* Work to be completed *
Print the line containing "D2: LED white" and each line after it to the end of the material below. Print nothing else.

*** Material for this exercise Section Begins ***

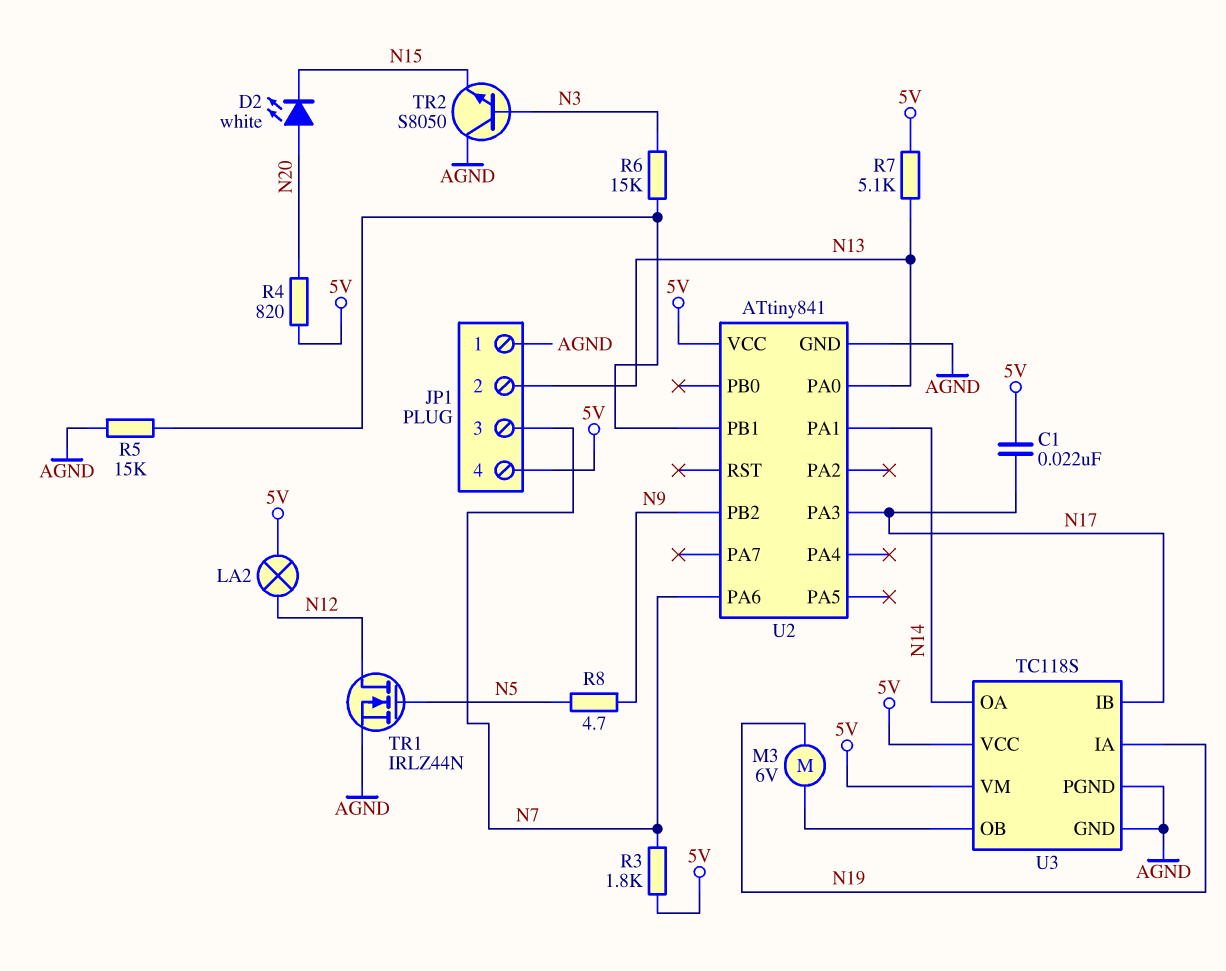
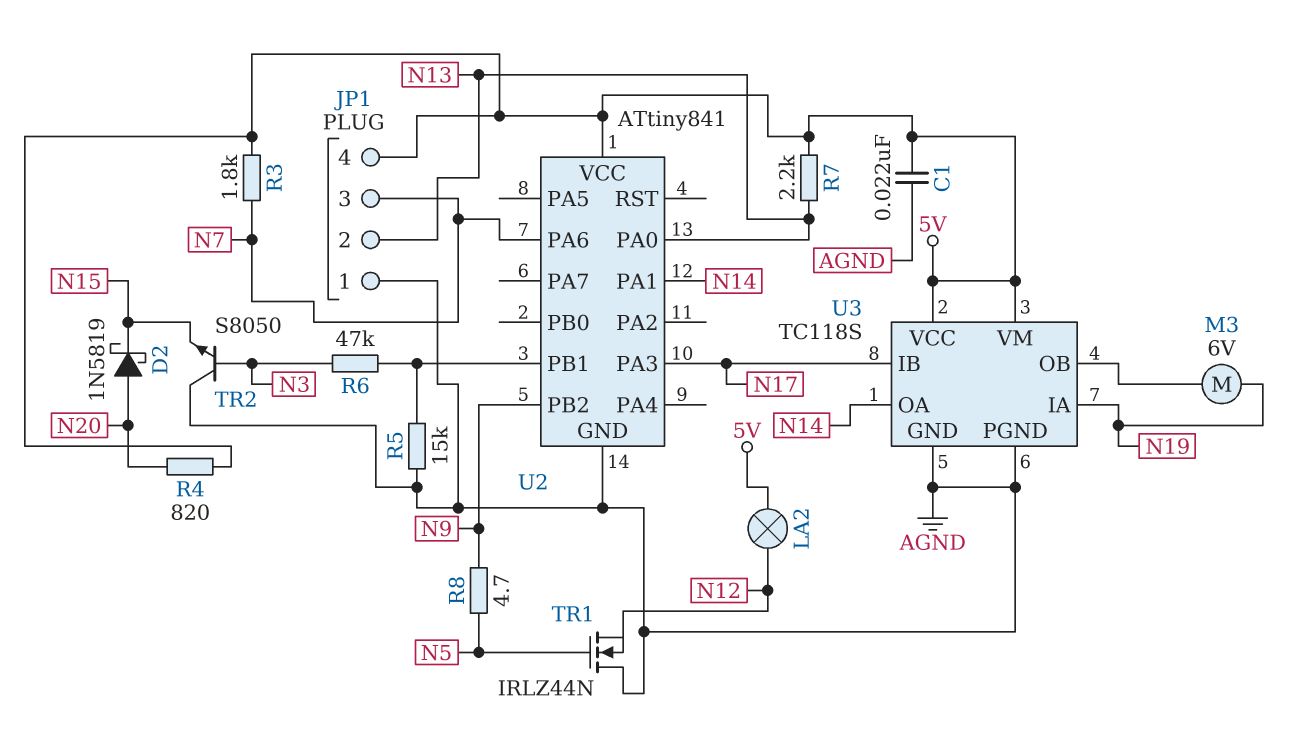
C1: 22nF (5V, N17) -> 22nF (5V, AGND)
D2: LED white (A N20, K N15) -> schottky 1N5819 (A N20, K N15)
R6: 15k (N3, U2/PB1) -> 47k (N3, U2/PB1)
R7: 5.1k (5V, N13) -> 2.2k (5V, N13)
TR1: NMOS IRLZ44N (G N5, D N12, S AGND) -> NMOS IRLZ44N (G N5, D AGND, S N12)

*** Material for this exercise Section Ends ***

* Written answer *
D2: LED white (A N20, K N15) -> schottky 1N5819 (A N20, K N15)
R6: 15k (N3, U2/PB1) -> 47k (N3, U2/PB1)
R7: 5.1k (5V, N13) -> 2.2k (5V, N13)
TR1: NMOS IRLZ44N (G N5, D N12, S AGND) -> NMOS IRLZ44N (G N5, D AGND, S N12)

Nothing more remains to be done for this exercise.